Please copy out word for word the lines of the records starting with the line containing "Transcribe the sheet" and going on through the line containing "a'4-0\trill bes'8 c'8 |", both included.

[Begin Task input]

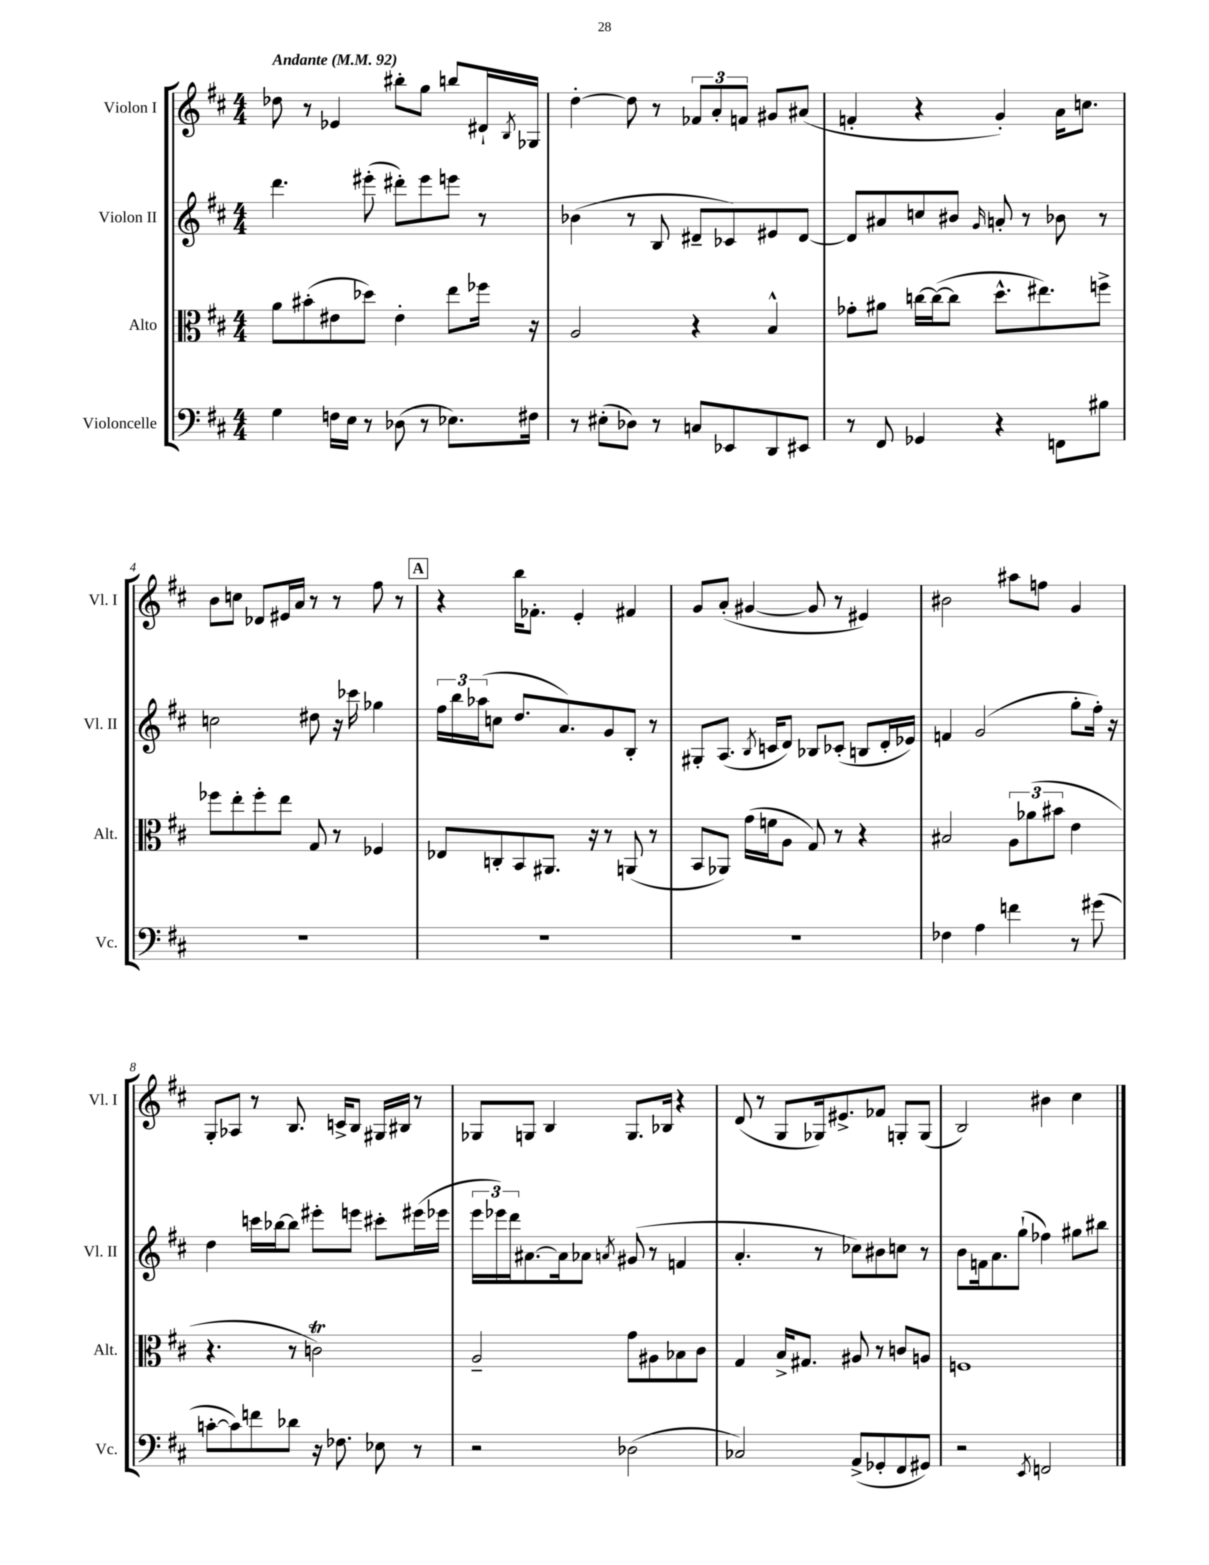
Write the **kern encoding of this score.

[End Task input]
[Begin Task input]

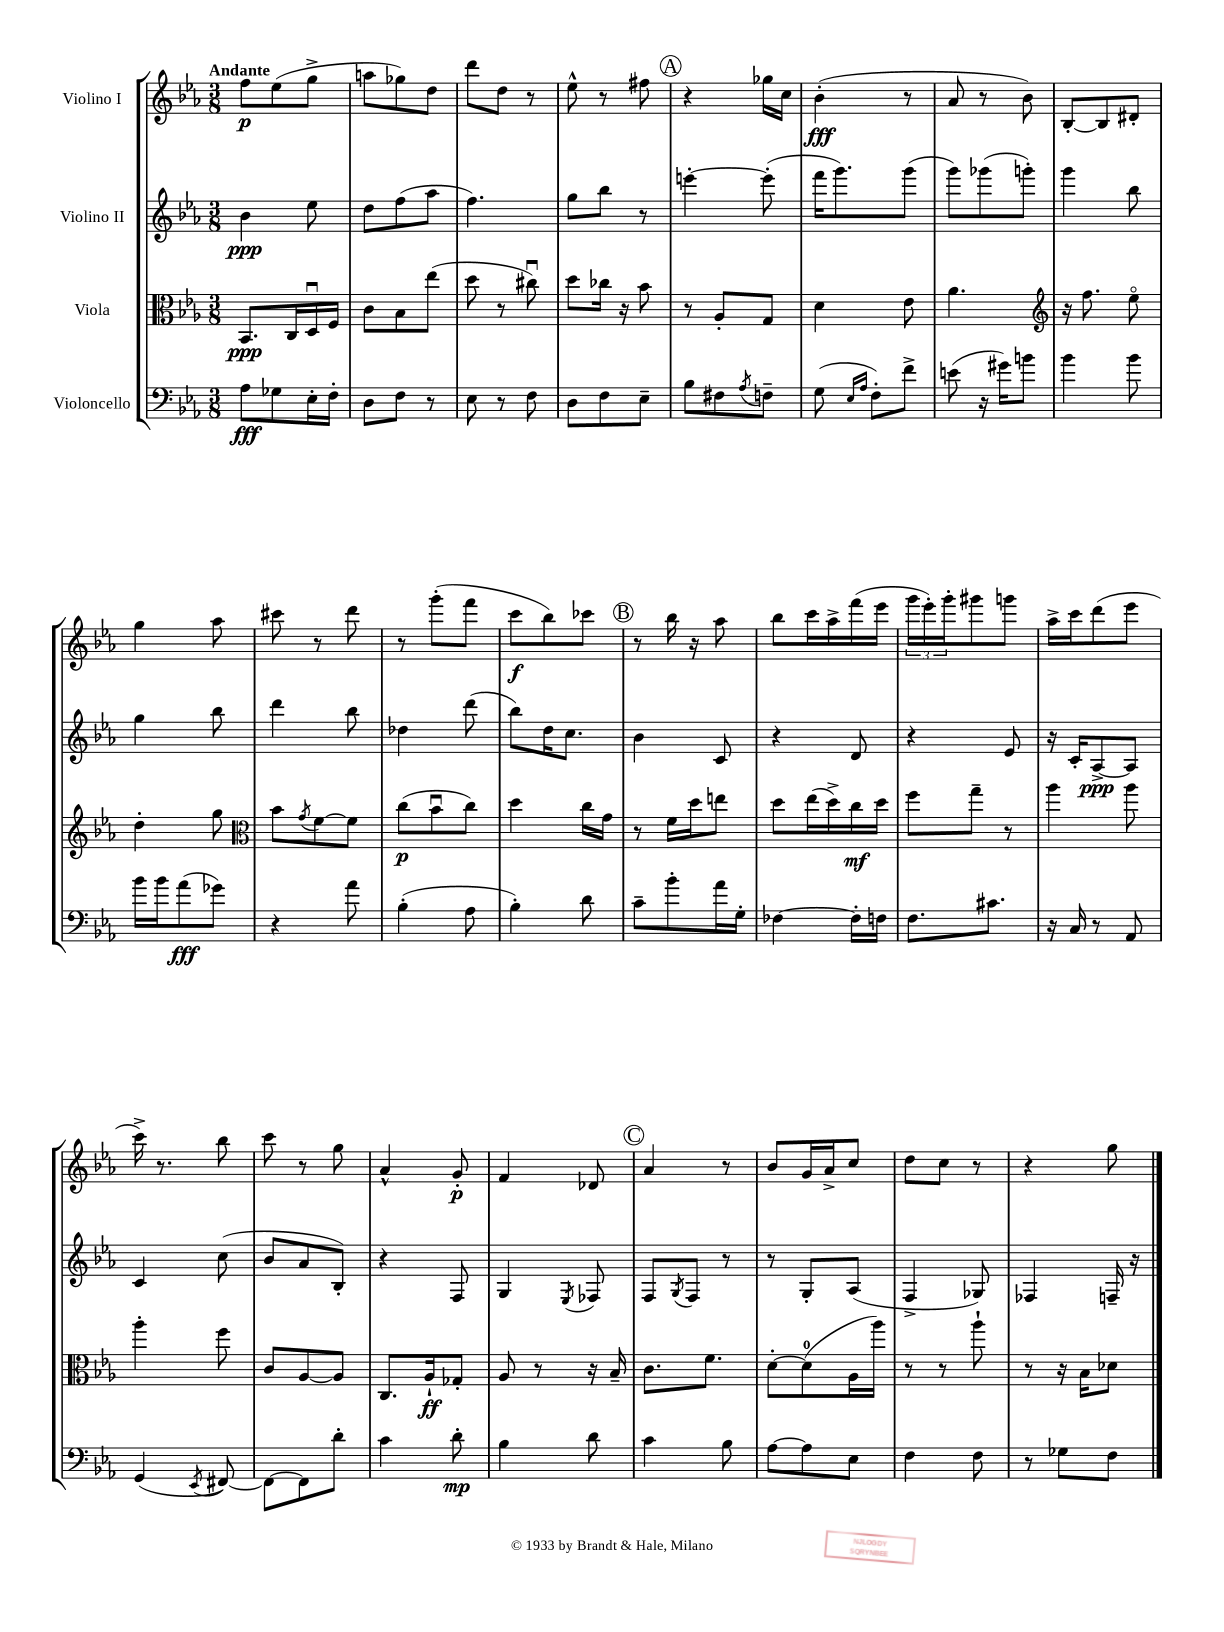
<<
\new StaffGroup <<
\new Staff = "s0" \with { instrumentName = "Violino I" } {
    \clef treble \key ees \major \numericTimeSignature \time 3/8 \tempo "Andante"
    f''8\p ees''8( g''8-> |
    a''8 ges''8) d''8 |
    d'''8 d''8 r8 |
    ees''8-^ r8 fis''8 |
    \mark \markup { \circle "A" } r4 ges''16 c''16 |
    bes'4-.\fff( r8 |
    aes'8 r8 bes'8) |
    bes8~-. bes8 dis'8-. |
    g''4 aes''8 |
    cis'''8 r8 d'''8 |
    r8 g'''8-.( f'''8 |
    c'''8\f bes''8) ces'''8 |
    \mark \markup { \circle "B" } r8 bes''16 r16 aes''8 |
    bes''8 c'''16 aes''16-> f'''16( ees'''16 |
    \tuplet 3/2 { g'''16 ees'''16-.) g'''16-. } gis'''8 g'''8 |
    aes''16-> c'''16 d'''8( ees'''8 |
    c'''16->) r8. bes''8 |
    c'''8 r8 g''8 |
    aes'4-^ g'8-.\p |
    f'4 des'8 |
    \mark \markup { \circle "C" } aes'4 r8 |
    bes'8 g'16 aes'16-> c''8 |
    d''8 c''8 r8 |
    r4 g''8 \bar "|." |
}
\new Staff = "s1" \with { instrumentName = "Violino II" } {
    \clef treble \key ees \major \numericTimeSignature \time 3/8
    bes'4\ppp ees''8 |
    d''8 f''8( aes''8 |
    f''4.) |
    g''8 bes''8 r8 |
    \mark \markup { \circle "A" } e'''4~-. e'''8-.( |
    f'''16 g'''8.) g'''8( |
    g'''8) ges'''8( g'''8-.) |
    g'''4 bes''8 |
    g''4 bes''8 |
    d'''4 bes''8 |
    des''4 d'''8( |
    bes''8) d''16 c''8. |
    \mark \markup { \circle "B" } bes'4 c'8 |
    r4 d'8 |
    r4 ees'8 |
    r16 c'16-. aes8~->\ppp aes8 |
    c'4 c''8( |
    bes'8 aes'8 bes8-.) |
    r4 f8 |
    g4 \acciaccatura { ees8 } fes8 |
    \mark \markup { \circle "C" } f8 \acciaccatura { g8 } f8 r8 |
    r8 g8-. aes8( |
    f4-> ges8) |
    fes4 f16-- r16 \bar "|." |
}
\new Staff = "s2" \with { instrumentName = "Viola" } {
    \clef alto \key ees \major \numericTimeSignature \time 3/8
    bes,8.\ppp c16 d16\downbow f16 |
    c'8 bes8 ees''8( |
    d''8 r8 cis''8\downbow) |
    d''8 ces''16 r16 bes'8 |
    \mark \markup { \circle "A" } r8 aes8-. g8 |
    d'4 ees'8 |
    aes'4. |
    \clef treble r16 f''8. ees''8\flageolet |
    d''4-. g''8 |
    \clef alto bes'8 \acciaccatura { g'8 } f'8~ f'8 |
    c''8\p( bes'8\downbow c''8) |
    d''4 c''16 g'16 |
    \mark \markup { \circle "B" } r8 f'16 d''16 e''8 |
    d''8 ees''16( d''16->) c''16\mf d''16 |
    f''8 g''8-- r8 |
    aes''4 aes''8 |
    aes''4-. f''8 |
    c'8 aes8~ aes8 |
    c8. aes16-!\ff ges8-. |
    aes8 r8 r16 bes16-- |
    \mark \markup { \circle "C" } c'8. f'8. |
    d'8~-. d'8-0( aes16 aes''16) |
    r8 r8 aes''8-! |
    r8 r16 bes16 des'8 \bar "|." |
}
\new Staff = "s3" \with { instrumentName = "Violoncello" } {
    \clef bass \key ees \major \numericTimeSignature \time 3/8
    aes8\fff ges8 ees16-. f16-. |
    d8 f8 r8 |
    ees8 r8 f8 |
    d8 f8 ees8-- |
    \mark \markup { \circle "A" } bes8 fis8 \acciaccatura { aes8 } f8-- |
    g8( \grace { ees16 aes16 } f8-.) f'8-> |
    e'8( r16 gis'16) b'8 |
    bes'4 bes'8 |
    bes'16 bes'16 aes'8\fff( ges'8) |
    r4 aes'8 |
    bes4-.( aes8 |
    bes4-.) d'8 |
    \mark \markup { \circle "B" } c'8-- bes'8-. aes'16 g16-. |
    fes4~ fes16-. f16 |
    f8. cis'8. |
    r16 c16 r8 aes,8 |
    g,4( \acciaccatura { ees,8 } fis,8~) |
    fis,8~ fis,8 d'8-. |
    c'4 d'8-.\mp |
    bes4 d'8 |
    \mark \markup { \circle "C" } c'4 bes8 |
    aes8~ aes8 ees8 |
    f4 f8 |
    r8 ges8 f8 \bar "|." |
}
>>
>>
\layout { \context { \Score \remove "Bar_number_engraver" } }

[End Task input]
[Begin Task input]

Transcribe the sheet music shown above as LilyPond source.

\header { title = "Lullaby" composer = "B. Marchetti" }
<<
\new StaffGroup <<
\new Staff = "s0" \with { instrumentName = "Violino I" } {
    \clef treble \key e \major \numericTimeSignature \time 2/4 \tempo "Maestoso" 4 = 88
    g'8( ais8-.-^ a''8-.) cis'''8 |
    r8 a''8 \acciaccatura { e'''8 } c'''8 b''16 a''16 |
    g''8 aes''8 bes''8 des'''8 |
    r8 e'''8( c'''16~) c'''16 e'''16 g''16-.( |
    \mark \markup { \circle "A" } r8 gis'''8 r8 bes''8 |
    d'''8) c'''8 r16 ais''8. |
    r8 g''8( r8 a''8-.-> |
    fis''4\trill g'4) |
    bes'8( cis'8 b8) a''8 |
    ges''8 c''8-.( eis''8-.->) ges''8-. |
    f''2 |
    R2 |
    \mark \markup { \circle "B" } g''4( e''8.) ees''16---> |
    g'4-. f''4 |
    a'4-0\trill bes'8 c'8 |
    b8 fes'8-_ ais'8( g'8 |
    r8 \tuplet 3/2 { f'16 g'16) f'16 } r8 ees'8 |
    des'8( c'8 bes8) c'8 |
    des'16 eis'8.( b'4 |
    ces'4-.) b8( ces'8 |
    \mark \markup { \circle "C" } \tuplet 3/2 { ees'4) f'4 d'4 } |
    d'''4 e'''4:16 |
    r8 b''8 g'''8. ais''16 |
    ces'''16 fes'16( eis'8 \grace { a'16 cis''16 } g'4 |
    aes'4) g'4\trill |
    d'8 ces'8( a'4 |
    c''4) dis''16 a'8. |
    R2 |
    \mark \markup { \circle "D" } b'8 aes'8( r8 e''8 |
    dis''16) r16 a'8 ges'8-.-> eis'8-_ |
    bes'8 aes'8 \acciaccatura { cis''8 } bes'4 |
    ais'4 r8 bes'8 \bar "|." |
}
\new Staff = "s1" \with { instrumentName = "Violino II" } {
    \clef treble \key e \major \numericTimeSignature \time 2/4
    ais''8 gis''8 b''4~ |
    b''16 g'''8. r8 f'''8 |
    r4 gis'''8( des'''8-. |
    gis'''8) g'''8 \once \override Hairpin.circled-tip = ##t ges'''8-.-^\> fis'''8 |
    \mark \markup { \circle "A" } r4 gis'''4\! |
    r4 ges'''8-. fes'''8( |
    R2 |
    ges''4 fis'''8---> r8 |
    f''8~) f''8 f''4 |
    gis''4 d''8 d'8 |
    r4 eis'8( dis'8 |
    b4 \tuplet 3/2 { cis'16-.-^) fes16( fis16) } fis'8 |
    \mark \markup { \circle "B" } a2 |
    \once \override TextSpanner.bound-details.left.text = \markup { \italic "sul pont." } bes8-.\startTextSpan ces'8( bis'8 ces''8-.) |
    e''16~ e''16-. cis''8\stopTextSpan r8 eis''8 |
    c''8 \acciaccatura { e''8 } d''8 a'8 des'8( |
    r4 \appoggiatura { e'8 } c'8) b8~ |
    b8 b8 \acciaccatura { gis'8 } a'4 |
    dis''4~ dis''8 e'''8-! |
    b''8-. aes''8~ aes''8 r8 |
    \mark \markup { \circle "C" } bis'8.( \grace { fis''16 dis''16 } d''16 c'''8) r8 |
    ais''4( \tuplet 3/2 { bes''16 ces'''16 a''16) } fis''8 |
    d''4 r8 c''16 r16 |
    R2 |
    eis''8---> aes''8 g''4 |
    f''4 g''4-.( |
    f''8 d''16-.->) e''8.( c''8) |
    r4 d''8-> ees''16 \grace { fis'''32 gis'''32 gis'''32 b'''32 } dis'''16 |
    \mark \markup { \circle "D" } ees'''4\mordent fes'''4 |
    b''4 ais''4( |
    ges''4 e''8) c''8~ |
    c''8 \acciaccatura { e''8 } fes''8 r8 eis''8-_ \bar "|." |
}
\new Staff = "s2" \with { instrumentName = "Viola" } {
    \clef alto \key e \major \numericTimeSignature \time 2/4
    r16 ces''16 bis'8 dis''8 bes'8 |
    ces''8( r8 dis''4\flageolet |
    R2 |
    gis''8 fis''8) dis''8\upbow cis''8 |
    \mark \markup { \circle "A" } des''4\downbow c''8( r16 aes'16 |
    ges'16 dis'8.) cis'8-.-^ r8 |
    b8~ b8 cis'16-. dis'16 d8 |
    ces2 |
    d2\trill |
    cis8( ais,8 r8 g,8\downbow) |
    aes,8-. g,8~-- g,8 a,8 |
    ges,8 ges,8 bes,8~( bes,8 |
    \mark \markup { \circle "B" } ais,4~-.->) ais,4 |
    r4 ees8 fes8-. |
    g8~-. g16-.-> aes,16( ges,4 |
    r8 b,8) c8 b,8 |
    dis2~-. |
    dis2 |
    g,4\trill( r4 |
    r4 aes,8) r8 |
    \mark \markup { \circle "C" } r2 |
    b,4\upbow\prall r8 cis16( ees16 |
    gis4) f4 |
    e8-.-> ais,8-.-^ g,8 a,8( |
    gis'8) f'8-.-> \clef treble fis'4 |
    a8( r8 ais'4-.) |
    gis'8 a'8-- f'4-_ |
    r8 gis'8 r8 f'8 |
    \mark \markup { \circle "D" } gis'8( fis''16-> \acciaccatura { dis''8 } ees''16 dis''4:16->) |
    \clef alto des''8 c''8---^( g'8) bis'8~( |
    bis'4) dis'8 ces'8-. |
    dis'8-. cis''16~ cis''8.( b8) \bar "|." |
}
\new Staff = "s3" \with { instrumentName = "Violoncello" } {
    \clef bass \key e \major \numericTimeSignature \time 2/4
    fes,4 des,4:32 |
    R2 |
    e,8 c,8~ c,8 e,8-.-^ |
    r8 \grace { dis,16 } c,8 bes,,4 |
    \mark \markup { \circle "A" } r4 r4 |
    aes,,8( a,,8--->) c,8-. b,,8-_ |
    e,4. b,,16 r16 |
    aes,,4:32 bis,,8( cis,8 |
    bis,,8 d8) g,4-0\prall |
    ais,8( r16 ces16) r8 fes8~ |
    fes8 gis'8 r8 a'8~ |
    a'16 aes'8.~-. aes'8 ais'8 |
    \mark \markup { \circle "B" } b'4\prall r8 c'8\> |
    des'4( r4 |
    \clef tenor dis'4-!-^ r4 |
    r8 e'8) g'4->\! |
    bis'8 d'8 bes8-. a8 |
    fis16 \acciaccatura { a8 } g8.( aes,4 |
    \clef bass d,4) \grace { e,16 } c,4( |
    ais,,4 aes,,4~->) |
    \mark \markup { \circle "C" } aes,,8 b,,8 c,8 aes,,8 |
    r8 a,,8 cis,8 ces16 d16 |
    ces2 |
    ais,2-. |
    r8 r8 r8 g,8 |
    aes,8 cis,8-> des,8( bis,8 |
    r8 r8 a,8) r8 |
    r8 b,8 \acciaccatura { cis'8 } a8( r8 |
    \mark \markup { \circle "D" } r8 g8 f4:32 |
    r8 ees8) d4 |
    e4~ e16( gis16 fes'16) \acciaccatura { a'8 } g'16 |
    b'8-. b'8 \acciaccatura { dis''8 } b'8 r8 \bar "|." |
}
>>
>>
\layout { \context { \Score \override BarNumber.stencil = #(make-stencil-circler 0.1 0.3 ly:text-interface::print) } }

[End Task input]

Response to the task
Transcribe the sheet music shown above as LilyPond source.

\header { title = "Lullaby" composer = "B. Marchetti" }
<<
\new StaffGroup <<
\new Staff = "s0" \with { instrumentName = "Violino I" } {
    \clef treble \key e \major \numericTimeSignature \time 2/4 \tempo "Maestoso" 4 = 88
    g'8( ais8-.-^ a''8-.) cis'''8 |
    r8 a''8 \acciaccatura { e'''8 } c'''8 b''16 a''16 |
    g''8 aes''8 bes''8 des'''8 |
    r8 e'''8( c'''16~) c'''16 e'''16 g''16-.( |
    \mark \markup { \circle "A" } r8 gis'''8 r8 bes''8 |
    d'''8) c'''8 r16 ais''8. |
    r8 g''8( r8 a''8-.-> |
    fis''4\trill g'4) |
    bes'8( cis'8 b8) a''8 |
    ges''8 c''8-.( eis''8-.->) ges''8-. |
    f''2 |
    R2 |
    \mark \markup { \circle "B" } g''4( e''8.) ees''16---> |
    g'4-. f''4 |
    a'4-0\trill bes'8 c'8 |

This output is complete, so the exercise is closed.